What you are asked to do >> Which lines in the data below contain the word "verde"? Copy each of them.

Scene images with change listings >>
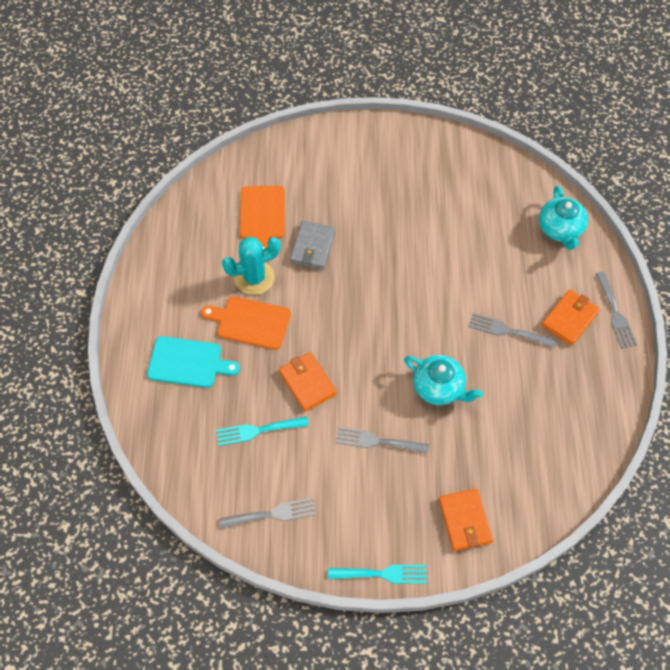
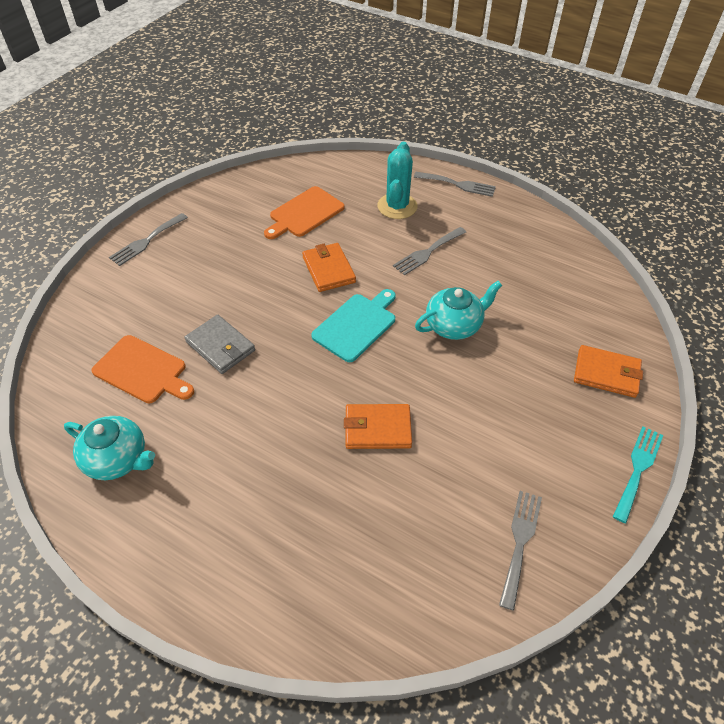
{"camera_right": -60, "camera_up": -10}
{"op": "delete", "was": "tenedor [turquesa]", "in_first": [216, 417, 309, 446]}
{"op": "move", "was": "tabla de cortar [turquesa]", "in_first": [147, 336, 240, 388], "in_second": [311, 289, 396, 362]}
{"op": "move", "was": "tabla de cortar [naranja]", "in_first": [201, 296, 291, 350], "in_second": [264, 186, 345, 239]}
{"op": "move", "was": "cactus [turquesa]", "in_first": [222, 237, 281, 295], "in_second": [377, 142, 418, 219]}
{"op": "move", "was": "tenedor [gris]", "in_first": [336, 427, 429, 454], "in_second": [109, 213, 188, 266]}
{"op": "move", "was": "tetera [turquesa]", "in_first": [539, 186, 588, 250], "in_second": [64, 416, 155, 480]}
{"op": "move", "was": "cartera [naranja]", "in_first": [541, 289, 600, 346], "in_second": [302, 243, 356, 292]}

--

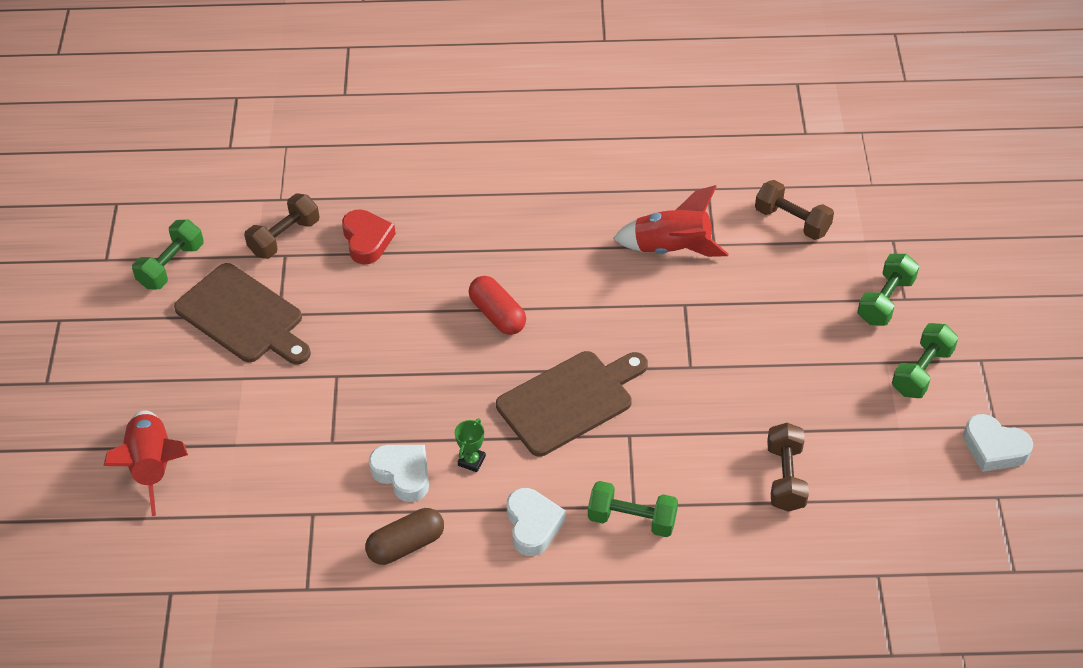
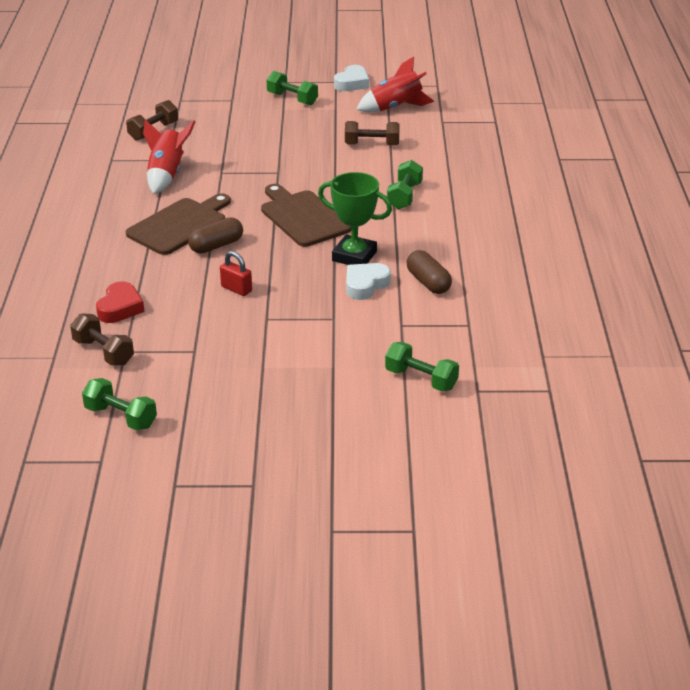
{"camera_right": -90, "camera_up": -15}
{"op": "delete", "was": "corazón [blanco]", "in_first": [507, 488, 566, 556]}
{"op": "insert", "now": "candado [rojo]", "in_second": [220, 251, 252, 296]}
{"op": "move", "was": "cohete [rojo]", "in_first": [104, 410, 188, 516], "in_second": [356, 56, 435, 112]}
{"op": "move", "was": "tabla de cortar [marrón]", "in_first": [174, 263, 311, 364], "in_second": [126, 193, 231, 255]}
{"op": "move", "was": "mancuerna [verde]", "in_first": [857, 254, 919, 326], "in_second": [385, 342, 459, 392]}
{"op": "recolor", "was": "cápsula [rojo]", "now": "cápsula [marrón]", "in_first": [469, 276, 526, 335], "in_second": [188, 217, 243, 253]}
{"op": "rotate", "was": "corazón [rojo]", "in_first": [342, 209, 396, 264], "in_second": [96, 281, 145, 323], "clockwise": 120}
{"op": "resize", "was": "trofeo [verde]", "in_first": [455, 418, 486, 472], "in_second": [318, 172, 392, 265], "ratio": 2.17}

Finished exercise >>
{"op": "move", "was": "mancuerna [verde]", "in_first": [857, 254, 919, 326], "in_second": [385, 342, 459, 392]}
{"op": "resize", "was": "trofeo [verde]", "in_first": [455, 418, 486, 472], "in_second": [318, 172, 392, 265], "ratio": 2.17}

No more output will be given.